#### What is required
If a line below contains the string "green", copy it out.

#### Material provided
╔══
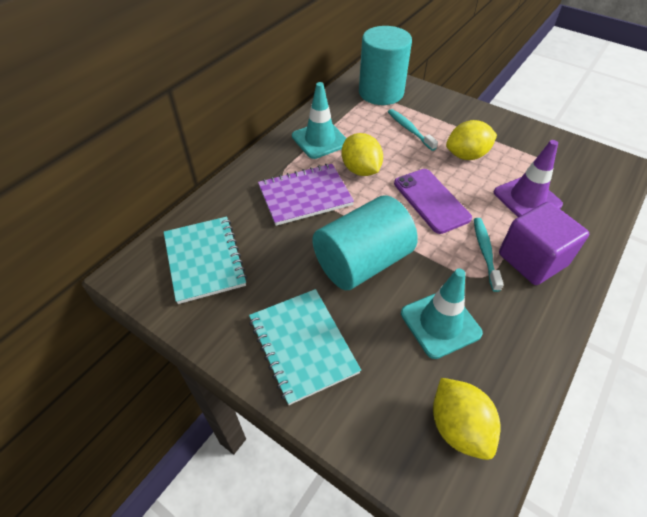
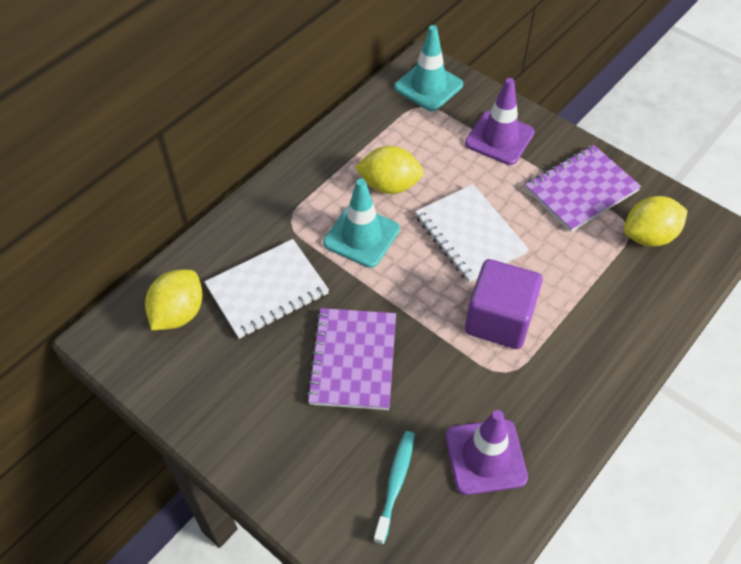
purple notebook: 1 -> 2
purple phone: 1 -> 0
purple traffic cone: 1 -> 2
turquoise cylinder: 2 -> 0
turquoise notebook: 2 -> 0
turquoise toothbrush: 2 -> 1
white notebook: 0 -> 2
╚══
╔══
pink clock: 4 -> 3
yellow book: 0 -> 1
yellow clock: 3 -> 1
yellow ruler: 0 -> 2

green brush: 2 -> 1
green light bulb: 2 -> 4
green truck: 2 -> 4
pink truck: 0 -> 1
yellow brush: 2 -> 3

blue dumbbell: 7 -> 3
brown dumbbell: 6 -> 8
╚══
╔══
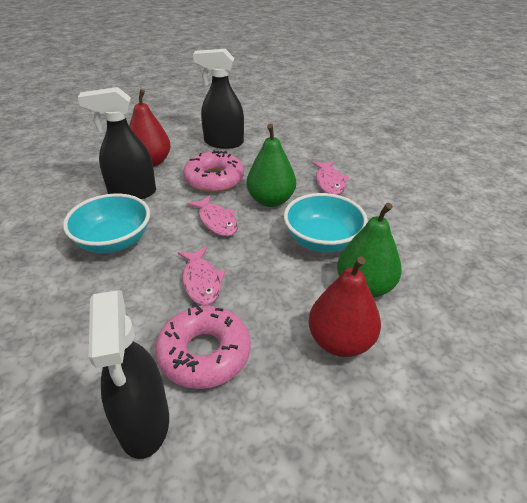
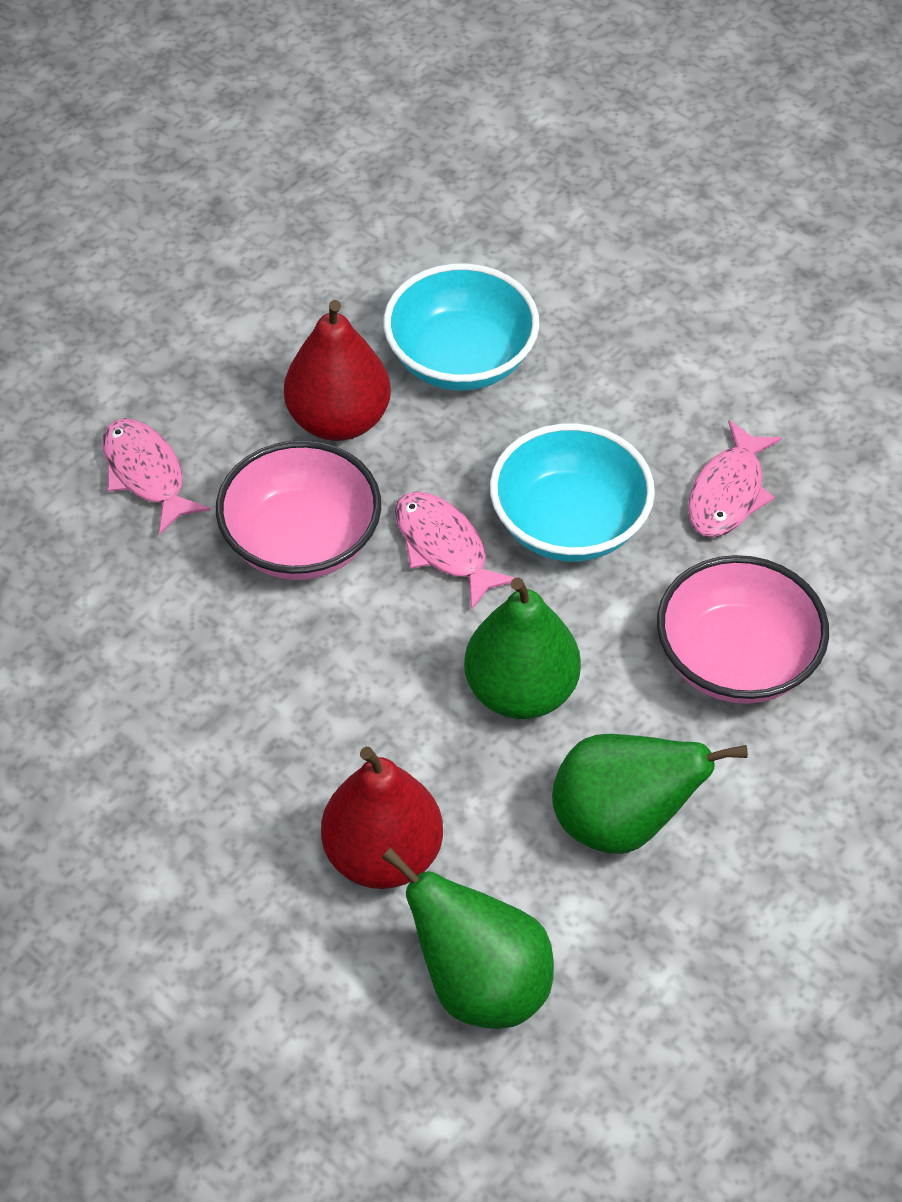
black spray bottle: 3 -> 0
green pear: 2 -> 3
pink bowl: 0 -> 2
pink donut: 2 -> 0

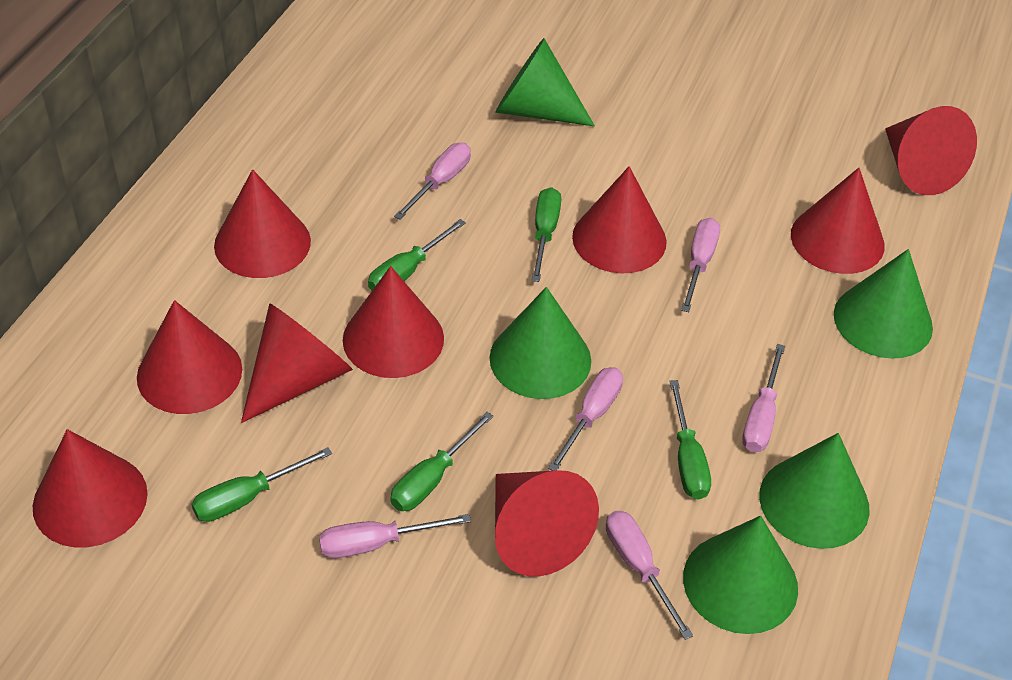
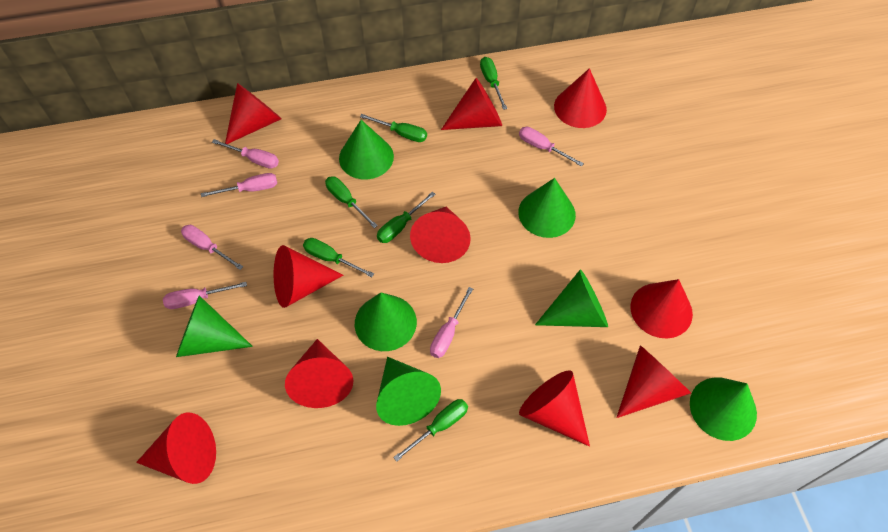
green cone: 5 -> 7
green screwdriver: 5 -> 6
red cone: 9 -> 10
╚══
#### Expected answer
green brush: 2 -> 1
green light bulb: 2 -> 4
green truck: 2 -> 4
green pear: 2 -> 3
green cone: 5 -> 7
green screwdriver: 5 -> 6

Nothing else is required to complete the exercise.